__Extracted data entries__
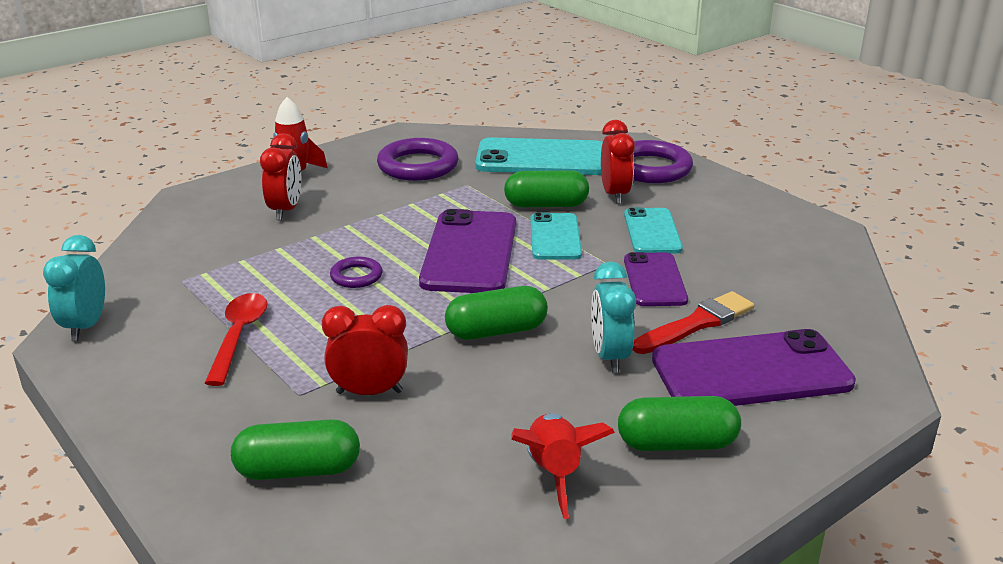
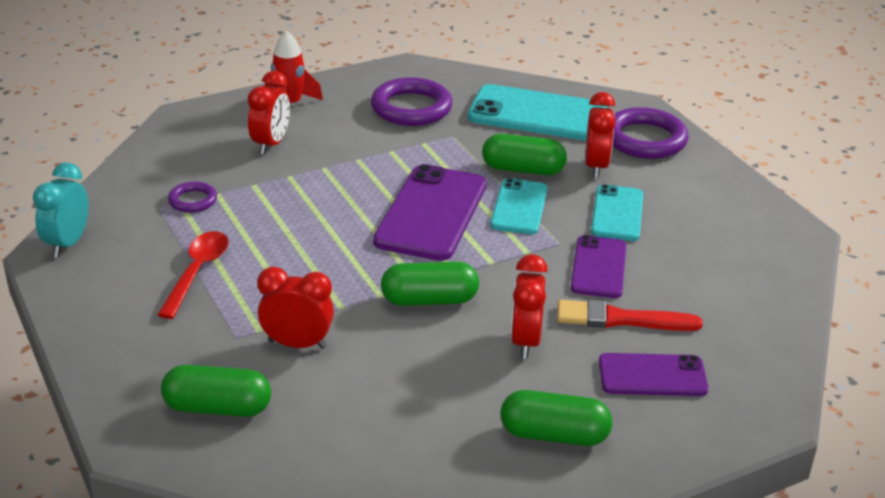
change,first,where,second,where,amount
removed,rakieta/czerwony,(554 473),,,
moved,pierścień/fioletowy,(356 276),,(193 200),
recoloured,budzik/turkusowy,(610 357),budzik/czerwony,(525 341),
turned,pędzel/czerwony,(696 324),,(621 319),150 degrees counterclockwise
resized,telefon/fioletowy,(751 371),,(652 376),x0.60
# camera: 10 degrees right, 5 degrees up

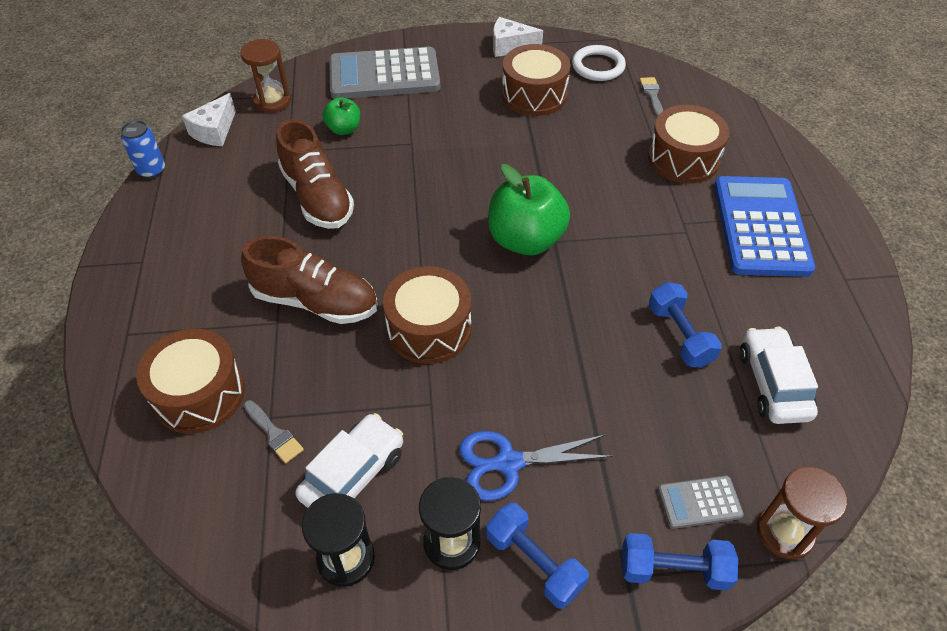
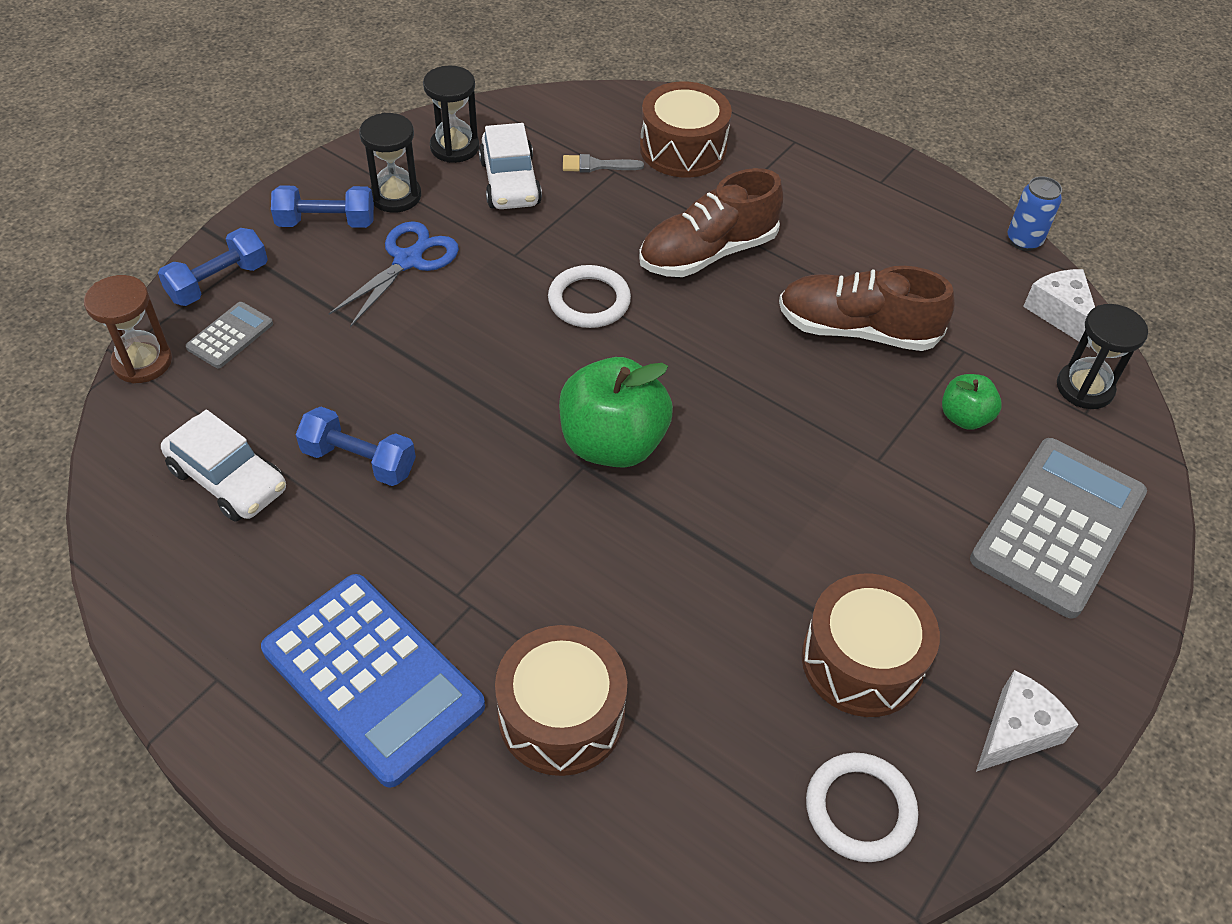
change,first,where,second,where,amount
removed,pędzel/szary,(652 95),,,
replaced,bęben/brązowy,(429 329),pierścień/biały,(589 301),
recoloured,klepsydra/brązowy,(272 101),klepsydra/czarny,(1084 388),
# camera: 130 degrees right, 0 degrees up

__TASK DESCRIPTION__
In the data above, each line holding "fioletowy" is to be found and copied.

__ANSWER BOX__
moved,pierścień/fioletowy,(356 276),,(193 200),
resized,telefon/fioletowy,(751 371),,(652 376),x0.60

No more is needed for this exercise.